── Record extracts ──

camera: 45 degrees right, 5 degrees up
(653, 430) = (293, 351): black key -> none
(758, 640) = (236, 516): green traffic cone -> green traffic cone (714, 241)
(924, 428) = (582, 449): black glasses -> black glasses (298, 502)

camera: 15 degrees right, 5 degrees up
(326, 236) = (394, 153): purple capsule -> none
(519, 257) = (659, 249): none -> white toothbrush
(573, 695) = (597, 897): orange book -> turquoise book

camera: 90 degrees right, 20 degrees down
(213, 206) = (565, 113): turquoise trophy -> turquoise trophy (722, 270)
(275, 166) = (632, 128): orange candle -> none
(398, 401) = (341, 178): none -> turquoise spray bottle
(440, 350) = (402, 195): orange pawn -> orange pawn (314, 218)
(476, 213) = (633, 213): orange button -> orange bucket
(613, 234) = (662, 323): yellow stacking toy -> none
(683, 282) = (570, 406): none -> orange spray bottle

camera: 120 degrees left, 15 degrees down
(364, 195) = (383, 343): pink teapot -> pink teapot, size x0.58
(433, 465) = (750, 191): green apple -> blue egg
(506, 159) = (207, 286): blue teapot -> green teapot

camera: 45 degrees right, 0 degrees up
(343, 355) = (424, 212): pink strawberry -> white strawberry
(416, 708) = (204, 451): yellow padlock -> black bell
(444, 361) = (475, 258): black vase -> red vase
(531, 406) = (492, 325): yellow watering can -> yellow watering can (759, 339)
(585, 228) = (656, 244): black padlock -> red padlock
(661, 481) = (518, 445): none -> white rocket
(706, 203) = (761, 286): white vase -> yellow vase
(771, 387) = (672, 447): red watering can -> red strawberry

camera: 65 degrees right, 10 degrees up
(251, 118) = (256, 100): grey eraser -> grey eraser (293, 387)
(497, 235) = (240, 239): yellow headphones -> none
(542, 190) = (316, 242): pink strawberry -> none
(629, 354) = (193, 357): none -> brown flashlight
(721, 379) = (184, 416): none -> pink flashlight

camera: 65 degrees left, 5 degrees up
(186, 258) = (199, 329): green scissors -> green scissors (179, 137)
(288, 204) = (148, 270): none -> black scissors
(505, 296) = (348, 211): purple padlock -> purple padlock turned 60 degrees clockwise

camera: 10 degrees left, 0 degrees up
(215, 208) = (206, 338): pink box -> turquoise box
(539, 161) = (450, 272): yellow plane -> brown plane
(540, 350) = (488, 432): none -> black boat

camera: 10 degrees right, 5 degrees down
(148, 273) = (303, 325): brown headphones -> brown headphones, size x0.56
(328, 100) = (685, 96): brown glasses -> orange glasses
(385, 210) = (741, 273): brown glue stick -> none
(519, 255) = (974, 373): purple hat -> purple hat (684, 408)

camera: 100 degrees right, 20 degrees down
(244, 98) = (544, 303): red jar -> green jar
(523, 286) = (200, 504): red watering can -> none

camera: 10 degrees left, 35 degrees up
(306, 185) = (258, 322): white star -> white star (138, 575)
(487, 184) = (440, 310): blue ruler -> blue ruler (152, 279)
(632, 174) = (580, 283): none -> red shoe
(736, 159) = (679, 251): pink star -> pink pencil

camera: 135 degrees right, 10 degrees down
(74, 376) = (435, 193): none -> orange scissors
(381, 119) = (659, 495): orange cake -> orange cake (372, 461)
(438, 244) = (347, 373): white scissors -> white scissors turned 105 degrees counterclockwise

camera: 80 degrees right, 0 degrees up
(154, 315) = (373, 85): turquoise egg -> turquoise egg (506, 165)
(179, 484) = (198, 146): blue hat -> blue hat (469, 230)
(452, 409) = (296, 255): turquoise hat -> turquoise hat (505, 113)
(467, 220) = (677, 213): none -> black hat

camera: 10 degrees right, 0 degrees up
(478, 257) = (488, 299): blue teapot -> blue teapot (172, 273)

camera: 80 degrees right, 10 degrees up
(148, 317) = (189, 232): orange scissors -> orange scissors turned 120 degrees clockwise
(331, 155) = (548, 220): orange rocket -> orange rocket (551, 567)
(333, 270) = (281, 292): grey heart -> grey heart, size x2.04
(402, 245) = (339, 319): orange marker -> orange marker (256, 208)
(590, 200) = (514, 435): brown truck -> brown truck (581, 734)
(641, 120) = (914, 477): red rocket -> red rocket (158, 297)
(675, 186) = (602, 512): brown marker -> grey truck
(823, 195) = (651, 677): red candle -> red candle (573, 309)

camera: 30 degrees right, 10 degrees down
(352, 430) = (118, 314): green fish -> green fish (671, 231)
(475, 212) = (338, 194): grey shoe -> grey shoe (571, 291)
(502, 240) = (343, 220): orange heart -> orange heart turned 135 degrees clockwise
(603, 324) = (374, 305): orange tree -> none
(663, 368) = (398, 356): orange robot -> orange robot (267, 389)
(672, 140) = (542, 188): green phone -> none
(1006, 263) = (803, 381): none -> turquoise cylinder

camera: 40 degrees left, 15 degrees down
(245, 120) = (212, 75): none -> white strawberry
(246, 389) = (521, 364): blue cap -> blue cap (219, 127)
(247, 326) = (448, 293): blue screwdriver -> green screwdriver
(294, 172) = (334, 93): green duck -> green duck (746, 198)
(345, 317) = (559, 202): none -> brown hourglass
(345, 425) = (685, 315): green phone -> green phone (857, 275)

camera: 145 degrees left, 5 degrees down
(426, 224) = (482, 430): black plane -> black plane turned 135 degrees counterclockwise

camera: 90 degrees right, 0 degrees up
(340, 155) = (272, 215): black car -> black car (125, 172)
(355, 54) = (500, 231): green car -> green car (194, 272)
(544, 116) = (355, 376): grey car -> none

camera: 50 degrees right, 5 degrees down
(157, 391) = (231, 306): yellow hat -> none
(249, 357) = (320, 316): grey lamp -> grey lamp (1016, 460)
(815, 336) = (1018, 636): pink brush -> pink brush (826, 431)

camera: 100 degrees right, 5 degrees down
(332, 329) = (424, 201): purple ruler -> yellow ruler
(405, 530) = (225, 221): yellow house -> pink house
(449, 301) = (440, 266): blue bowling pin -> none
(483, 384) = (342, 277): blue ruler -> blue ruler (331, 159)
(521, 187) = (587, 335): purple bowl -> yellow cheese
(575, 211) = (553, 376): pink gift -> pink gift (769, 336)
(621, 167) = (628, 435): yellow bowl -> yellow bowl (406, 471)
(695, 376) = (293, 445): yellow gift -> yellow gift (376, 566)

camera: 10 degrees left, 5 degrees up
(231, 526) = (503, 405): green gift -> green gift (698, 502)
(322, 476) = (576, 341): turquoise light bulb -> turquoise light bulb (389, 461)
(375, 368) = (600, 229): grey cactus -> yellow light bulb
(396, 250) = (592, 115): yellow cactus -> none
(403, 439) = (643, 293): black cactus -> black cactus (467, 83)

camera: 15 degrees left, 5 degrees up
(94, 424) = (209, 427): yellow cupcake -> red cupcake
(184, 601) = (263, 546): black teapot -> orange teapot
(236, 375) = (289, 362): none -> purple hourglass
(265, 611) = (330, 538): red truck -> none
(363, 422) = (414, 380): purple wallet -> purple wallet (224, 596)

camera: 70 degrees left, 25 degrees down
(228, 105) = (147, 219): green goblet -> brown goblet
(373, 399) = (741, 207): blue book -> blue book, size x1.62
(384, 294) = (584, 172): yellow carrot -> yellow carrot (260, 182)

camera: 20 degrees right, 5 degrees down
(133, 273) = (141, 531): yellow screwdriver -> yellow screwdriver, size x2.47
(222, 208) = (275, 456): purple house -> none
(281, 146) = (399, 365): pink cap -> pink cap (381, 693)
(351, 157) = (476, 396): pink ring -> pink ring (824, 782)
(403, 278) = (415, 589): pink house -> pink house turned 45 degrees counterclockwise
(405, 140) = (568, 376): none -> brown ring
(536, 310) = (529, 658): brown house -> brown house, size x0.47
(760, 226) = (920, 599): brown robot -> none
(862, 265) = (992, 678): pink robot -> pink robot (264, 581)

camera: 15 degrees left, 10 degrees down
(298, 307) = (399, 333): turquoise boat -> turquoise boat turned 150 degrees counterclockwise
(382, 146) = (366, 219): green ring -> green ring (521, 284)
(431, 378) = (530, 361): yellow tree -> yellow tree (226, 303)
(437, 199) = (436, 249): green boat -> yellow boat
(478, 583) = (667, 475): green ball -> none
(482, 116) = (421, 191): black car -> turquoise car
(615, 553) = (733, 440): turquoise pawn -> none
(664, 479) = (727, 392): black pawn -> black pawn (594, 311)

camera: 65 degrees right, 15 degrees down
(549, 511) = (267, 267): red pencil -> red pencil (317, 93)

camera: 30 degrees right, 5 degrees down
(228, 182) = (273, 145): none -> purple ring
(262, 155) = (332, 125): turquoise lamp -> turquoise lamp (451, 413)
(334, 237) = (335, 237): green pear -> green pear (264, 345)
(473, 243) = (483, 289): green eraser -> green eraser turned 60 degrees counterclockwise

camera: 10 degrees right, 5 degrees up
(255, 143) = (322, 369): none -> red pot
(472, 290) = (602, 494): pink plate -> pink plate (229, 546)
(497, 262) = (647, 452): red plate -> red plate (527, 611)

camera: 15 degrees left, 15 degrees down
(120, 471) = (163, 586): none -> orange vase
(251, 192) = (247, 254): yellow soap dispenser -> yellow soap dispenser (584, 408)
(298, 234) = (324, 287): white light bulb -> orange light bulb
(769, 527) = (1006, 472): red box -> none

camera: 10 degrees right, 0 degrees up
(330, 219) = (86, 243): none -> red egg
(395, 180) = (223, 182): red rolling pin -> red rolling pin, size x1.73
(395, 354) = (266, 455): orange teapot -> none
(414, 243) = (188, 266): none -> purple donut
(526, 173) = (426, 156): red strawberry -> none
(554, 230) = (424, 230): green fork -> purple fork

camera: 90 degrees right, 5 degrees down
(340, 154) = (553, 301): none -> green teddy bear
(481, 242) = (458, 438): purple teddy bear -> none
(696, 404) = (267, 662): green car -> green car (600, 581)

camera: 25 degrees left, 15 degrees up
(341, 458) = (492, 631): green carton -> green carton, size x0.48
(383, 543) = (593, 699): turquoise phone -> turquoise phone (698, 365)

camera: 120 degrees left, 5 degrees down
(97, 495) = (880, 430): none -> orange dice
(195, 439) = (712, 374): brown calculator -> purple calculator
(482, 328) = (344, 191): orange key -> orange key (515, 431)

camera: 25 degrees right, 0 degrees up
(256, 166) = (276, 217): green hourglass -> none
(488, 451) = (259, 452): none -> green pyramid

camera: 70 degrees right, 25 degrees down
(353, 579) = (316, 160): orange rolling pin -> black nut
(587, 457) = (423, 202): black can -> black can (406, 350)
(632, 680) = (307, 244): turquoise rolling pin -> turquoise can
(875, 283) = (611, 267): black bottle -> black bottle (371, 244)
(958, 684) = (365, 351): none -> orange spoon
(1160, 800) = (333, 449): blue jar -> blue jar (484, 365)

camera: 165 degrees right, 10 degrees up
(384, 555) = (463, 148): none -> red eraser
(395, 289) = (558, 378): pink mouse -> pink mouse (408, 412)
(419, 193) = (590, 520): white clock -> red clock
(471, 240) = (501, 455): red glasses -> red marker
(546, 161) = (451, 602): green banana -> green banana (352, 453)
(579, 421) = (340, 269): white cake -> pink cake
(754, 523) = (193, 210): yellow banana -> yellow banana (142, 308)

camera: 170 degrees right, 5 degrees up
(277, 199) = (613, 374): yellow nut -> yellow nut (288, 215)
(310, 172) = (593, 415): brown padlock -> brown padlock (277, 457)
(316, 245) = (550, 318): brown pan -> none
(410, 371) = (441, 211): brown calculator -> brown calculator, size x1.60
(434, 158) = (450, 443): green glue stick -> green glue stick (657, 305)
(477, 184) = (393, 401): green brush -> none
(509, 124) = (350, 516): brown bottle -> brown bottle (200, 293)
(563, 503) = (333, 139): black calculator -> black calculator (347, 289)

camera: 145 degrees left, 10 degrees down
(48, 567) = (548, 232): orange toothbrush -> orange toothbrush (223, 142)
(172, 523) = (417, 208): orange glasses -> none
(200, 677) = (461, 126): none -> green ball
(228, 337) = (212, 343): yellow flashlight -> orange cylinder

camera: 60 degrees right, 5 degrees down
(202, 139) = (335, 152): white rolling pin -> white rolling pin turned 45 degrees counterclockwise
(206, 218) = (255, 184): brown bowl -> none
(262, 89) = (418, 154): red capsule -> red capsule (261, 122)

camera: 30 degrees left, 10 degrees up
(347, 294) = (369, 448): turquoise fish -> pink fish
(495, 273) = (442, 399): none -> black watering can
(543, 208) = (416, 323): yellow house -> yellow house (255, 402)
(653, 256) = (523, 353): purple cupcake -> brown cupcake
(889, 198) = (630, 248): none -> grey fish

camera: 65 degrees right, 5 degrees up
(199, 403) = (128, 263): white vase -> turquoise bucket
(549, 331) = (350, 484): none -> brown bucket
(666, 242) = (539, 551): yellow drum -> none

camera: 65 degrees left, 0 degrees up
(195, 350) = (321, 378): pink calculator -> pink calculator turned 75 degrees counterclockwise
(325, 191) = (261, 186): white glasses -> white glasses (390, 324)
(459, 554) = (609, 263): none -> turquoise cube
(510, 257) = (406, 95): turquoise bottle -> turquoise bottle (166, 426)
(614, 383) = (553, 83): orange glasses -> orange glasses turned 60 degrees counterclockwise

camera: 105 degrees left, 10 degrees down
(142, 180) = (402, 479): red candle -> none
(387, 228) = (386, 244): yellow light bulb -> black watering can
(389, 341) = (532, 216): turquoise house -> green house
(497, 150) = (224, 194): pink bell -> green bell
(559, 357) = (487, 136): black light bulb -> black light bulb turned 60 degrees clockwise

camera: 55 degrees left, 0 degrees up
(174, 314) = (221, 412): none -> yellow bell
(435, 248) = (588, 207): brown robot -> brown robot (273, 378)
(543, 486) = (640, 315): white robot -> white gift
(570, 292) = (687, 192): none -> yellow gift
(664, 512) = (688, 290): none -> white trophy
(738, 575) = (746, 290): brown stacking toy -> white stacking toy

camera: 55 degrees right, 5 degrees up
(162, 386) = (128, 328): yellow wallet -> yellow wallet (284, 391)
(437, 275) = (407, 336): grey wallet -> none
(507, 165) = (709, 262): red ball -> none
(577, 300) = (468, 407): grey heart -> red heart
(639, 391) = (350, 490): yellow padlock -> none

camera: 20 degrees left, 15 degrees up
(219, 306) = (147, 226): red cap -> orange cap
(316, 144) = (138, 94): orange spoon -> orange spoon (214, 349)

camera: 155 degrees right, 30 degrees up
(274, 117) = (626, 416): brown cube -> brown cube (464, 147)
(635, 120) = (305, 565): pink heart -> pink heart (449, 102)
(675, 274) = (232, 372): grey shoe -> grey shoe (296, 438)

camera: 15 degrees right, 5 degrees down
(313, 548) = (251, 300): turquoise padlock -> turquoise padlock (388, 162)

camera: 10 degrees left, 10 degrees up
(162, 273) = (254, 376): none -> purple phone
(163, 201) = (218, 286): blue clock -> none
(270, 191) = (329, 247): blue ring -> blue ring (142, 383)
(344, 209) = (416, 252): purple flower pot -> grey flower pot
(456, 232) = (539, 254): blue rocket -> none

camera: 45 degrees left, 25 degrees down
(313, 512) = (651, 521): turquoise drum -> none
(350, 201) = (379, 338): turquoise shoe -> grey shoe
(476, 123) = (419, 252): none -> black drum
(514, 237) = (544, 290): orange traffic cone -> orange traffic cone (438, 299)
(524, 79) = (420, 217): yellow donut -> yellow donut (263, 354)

───

Your goal: Look above for the line containing "camera: 40 degrees left, 15 degrees down". Output from there through the line containing "(294, 172) = (334, 93): green", exactly and inclusively.

Output for this task:
camera: 40 degrees left, 15 degrees down
(245, 120) = (212, 75): none -> white strawberry
(246, 389) = (521, 364): blue cap -> blue cap (219, 127)
(247, 326) = (448, 293): blue screwdriver -> green screwdriver
(294, 172) = (334, 93): green duck -> green duck (746, 198)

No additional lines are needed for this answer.